[Data records]

§ §

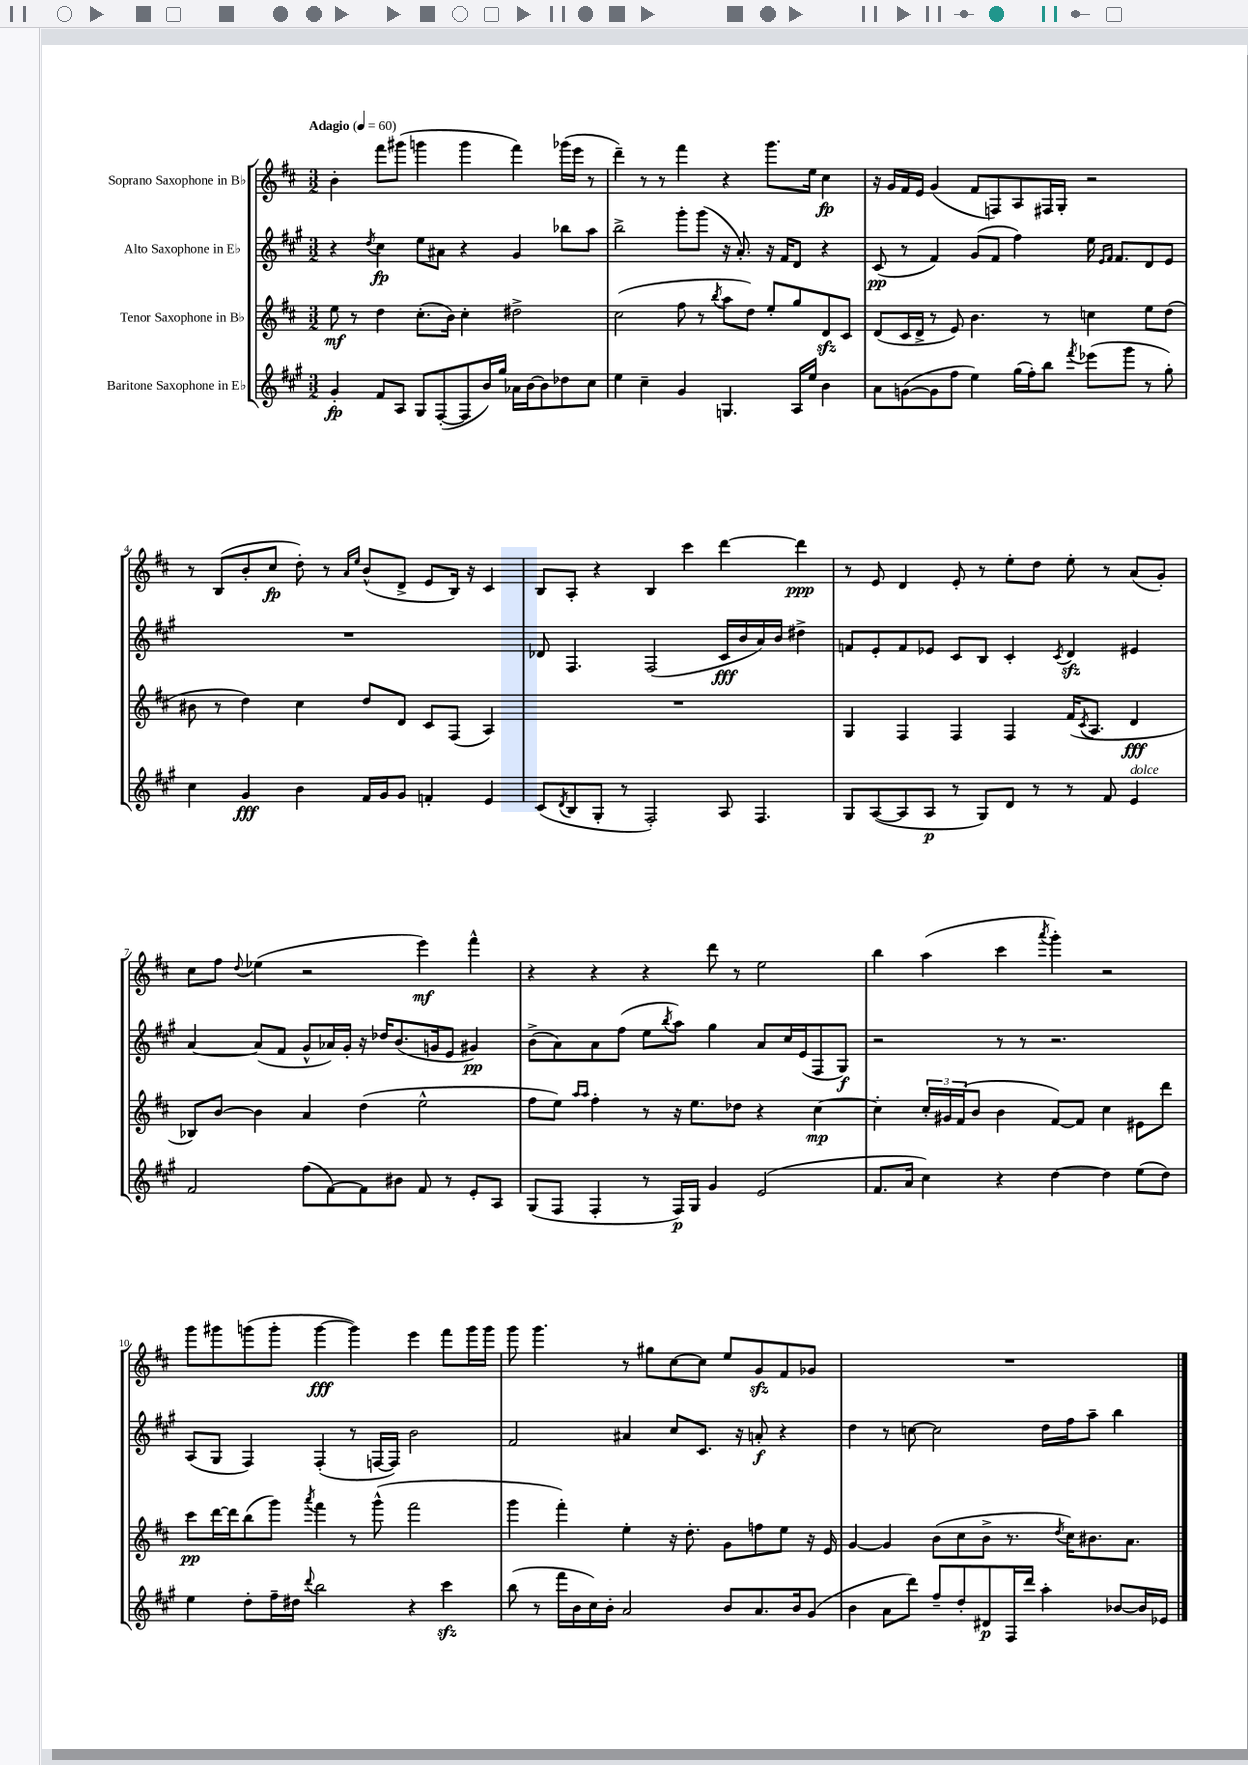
<<
\new StaffGroup <<
\new Staff = "s0" \with { instrumentName = "Soprano Saxophone in Bb" } {
    \clef treble \key d \major \numericTimeSignature \time 3/2 \tempo "Adagio" 4 = 60
    b'4-. fis'''8 gis'''8( g'''4 g'''4 fis'''4) ges'''16( e'''16 r8 |
    d'''4--) r8 r8 fis'''4 r4 g'''8. e''16 cis''4\fp |
    r16 g'16 fis'16 e'16 g'4( fis'8 f8) a8 fis16 g16-. r2 |
    r8 b8( b'8-. cis''8\fp d''8-.) r8 \grace { a'16 e''16 } b'8-^( d'8-> e'8 b16) r16 cis'4 |
    b8 a8-. r4 b4 cis'''4 d'''4~ d'''4\ppp |
    r8 e'8 d'4 e'8-. r8 e''8-. d''8 e''8-. r8 a'8( g'8-.) |
    cis''8 fis''8 \appoggiatura { d''8 } ees''4( r2 e'''4\mf) fis'''4-^ |
    r4 r4 r4 d'''8 r8 e''2 |
    b''4 a''4( cis'''4 \acciaccatura { a'''8 } g'''4-.) r2 |
    g'''8 gis'''8 g'''8( g'''8-. g'''4~\fff g'''4) e'''4 fis'''8 g'''16 g'''16 |
    g'''8 g'''4. r8 gis''8 cis''8~ cis''8 e''8 g'8\sfz fis'8 ges'8 |
    R1. \bar "|." |
}
\new Staff = "s1" \with { instrumentName = "Alto Saxophone in Eb" } {
    \clef treble \key a \major \numericTimeSignature \time 3/2
    r4 \acciaccatura { d''8 } cis''4\fp e''8 ais'8 r4 gis'4 bes''8 a''8 |
    b''2-> gis'''8-. gis'''8( r16 a'8.-.) r16 fis'16 d'8 r4 |
    cis'8\pp( r8 fis'4) gis'8( fis'8 fis''4) e''16 \grace { e'16 fis'16 } fis'8. d'8 e'8 |
    R1. |
    des'8 fis4. fis2( cis'16\fff b'16 a'16) b'16 dis''4-> |
    f'8 e'8-. f'8 ees'8 cis'8 b8 cis'4-. \acciaccatura { cis'8 } d'4\sfz eis'4 |
    a'4~ a'8( fis'8 gis'8-^ aes'16) gis'16-. r16 des''16 b'8.( g'16 e'8 gis'4\pp) |
    b'8->( a'8) a'8 fis''8( e''8 \acciaccatura { b''8 } a''8) gis''4 a'8 cis''16 e'16( fis8 gis8\f) |
    r2 r8 r8 r2. |
    a8( gis8 fis4) fis4-.( r8 f16~ f16) b'2 |
    fis'2 ais'4 cis''8 cis'8. r16 a'8-.\f r4 |
    d''4 r8 c''8~ c''2 d''16 fis''16 a''8-- b''4 \bar "|." |
}
\new Staff = "s2" \with { instrumentName = "Tenor Saxophone in Bb" } {
    \clef treble \key d \major \numericTimeSignature \time 3/2
    e''8\mf r8 d''4 cis''8.-.( b'16) cis''4-. dis''2-> |
    cis''2( fis''8 r8 \acciaccatura { b''8 } a''8 d''8) e''8-. g''8 d'8\sfz cis'8 |
    d'8( cis'16 d'16-> r8 e'8) b'4. r8 c''4 e''8 d''8( |
    bis'8 r8 d''4) cis''4 d''8 d'8 cis'8 fis8( a4) |
    R1. |
    g4 fis4 fis4 fis4 fis'16( \acciaccatura { cis'8 } a8. d'4\fff |
    bes8) b'8~ b'4 a'4 d''4( e''2-^ |
    fis''8 e''8) \grace { a''16 a''16 } fis''4-. r8 r16 e''8. des''8 r4 cis''4~\mp |
    cis''4-. \tuplet 3/2 { cis''16-. gis'16 fis'16( } b'8 b'4 fis'8~) fis'8 cis''4 eis'8 d'''8 |
    cis'''8\pp d'''16~ d'''16 b''8( g'''8) \acciaccatura { a'''8 } fis'''4 r8 g'''8-^( fis'''2 |
    g'''4 fis'''4-.) e''4-. r16 d''8.-. g'8 f''8 e''8 r16 e'16 |
    g'4~ g'4 b'8( cis''8 b'8-> r8. \acciaccatura { d''8 } cis''16) bis'8. a'8. \bar "|." |
}
\new Staff = "s3" \with { instrumentName = "Baritone Saxophone in Eb" } {
    \clef treble \key a \major \numericTimeSignature \time 3/2
    gis'4-.\fp fis'8 a8 gis8 fis8~-.( fis8 b'16) gis''16 aes'16 b'16~ b'8 des''8 cis''8 |
    e''4 cis''4-- gis'4 g4. a16 e''16 b'4 |
    a'8 g'8~( g'8 fis''8 e''4) gis''16( fis''16-.) b''8 \acciaccatura { fis'''8 } ees'''8( gis'''8 r8 gis''8-.) |
    cis''4 gis'4\fff b'4 fis'16 gis'16 gis'8 f'4-. e'4 |
    cis'8( \acciaccatura { d'8 } b8 gis8-. r8 fis2-.) a8 fis4. |
    gis8 a8~( a8 a8\p r8 gis8) d'8 r8 r8 fis'8 e'4^\markup { \italic "dolce" } |
    fis'2 fis''8( fis'8~) fis'8 bis'8 fis'8 r8 e'8-. a8 |
    gis8( fis8 fis4-. r8 fis16\p) gis16 gis'4 e'2( |
    fis'8. a'16 cis''4) r4 d''4~ d''4 e''8( d''8) |
    e''4 d''8-. fis''16-- dis''16 \appoggiatura { d'''8 } b''2 r4 cis'''4\sfz |
    b''8( r8 fis'''16 b'16 cis''16) b'16-. a'2 b'8 a'8. b'16 gis'8( |
    b'4 a'8 d'''8) fis''8-- d''8-. dis'8\p fis16 d'''16 a''4-. bes'8~ bes'16 ees'16 \bar "|." |
}
>>
>>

§ §

Task prompt:
Quote the notation text from each item above verbatim, omitting the pictures.

Exercise solution:
<<
\new StaffGroup <<
\new Staff = "s0" \with { instrumentName = "Soprano Saxophone in Bb" } {
    \clef treble \key d \major \numericTimeSignature \time 3/2 \tempo "Adagio" 4 = 60
    b'4-. fis'''8 gis'''8( g'''4 g'''4 fis'''4) ges'''16( e'''16 r8 |
    d'''4--) r8 r8 fis'''4 r4 g'''8. e''16 cis''4\fp |
    r16 g'16 fis'16 e'16 g'4( fis'8 f8) a8 fis16 g16-. r2 |
    r8 b8( b'8-. cis''8\fp d''8-.) r8 \grace { a'16 e''16 } b'8-^( d'8-> e'8 b16) r16 cis'4 |
    b8 a8-. r4 b4 cis'''4 d'''4~ d'''4\ppp |
    r8 e'8 d'4 e'8-. r8 e''8-. d''8 e''8-. r8 a'8( g'8-.) |
    cis''8 fis''8 \appoggiatura { d''8 } ees''4( r2 e'''4\mf) fis'''4-^ |
    r4 r4 r4 d'''8 r8 e''2 |
    b''4 a''4( cis'''4 \acciaccatura { a'''8 } g'''4-.) r2 |
    g'''8 gis'''8 g'''8( g'''8-. g'''4~\fff g'''4) e'''4 fis'''8 g'''16 g'''16 |
    g'''8 g'''4. r8 gis''8 cis''8~ cis''8 e''8 g'8\sfz fis'8 ges'8 |
    R1. \bar "|." |
}
\new Staff = "s1" \with { instrumentName = "Alto Saxophone in Eb" } {
    \clef treble \key a \major \numericTimeSignature \time 3/2
    r4 \acciaccatura { d''8 } cis''4\fp e''8 ais'8 r4 gis'4 bes''8 a''8 |
    b''2-> gis'''8-. gis'''8( r16 a'8.-.) r16 fis'16 d'8 r4 |
    cis'8\pp( r8 fis'4) gis'8( fis'8 fis''4) e''16 \grace { e'16 fis'16 } fis'8. d'8 e'8 |
    R1. |
    des'8 fis4. fis2( cis'16\fff b'16 a'16) b'16 dis''4-> |
    f'8 e'8-. f'8 ees'8 cis'8 b8 cis'4-. \acciaccatura { cis'8 } d'4\sfz eis'4 |
    a'4~ a'8( fis'8 gis'8-^ aes'16) gis'16-. r16 des''16 b'8.( g'16 e'8 gis'4\pp) |
    b'8->( a'8) a'8 fis''8( e''8 \acciaccatura { b''8 } a''8) gis''4 a'8 cis''16 e'16( fis8 gis8\f) |
    r2 r8 r8 r2. |
    a8( gis8 fis4) fis4-.( r8 f16~ f16) b'2 |
    fis'2 ais'4 cis''8 cis'8. r16 a'8-.\f r4 |
    d''4 r8 c''8~ c''2 d''16 fis''16 a''8-- b''4 \bar "|." |
}
\new Staff = "s2" \with { instrumentName = "Tenor Saxophone in Bb" } {
    \clef treble \key d \major \numericTimeSignature \time 3/2
    e''8\mf r8 d''4 cis''8.-.( b'16) cis''4-. dis''2-> |
    cis''2( fis''8 r8 \acciaccatura { b''8 } a''8 d''8) e''8-. g''8 d'8\sfz cis'8 |
    d'8( cis'16 d'16-> r8 e'8) b'4. r8 c''4 e''8 d''8( |
    bis'8 r8 d''4) cis''4 d''8 d'8 cis'8 fis8( a4) |
    R1. |
    g4 fis4 fis4 fis4 fis'16( \acciaccatura { cis'8 } a8. d'4\fff |
    bes8) b'8~ b'4 a'4 d''4( e''2-^ |
    fis''8 e''8) \grace { a''16 a''16 } fis''4-. r8 r16 e''8. des''8 r4 cis''4~\mp |
    cis''4-. \tuplet 3/2 { cis''16-. gis'16 fis'16( } b'8 b'4 fis'8~) fis'8 cis''4 eis'8 d'''8 |
    cis'''8\pp d'''16~ d'''16 b''8( g'''8) \acciaccatura { a'''8 } fis'''4 r8 g'''8-^( fis'''2 |
    g'''4 fis'''4-.) e''4-. r16 d''8.-. g'8 f''8 e''8 r16 e'16 |
    g'4~ g'4 b'8( cis''8 b'8-> r8. \acciaccatura { d''8 } cis''16) bis'8. a'8. \bar "|." |
}
\new Staff = "s3" \with { instrumentName = "Baritone Saxophone in Eb" } {
    \clef treble \key a \major \numericTimeSignature \time 3/2
    gis'4-.\fp fis'8 a8 gis8 fis8~-.( fis8 b'16) gis''16 aes'16 b'16~ b'8 des''8 cis''8 |
    e''4 cis''4-- gis'4 g4. a16 e''16 b'4 |
    a'8 g'8~( g'8 fis''8 e''4) gis''16( fis''16-.) b''8 \acciaccatura { fis'''8 } ees'''8( gis'''8 r8 gis''8-.) |
    cis''4 gis'4\fff b'4 fis'16 gis'16 gis'8 f'4-. e'4 |
    cis'8( \acciaccatura { d'8 } b8 gis8-. r8 fis2-.) a8 fis4. |
    gis8 a8~( a8 a8\p r8 gis8) d'8 r8 r8 fis'8 e'4^\markup { \italic "dolce" } |
    fis'2 fis''8( fis'8~) fis'8 bis'8 fis'8 r8 e'8-. a8 |
    gis8( fis8 fis4-. r8 fis16\p) gis16 gis'4 e'2( |
    fis'8. a'16 cis''4) r4 d''4~ d''4 e''8( d''8) |
    e''4 d''8-. fis''16-- dis''16 \appoggiatura { d'''8 } b''2 r4 cis'''4\sfz |
    b''8( r8 fis'''16 b'16 cis''16) b'16-. a'2 b'8 a'8. b'16 gis'8( |
    b'4 a'8 d'''8) fis''8-- d''8-. dis'8\p fis16 d'''16 a''4-. bes'8~ bes'16 ees'16 \bar "|." |
}
>>
>>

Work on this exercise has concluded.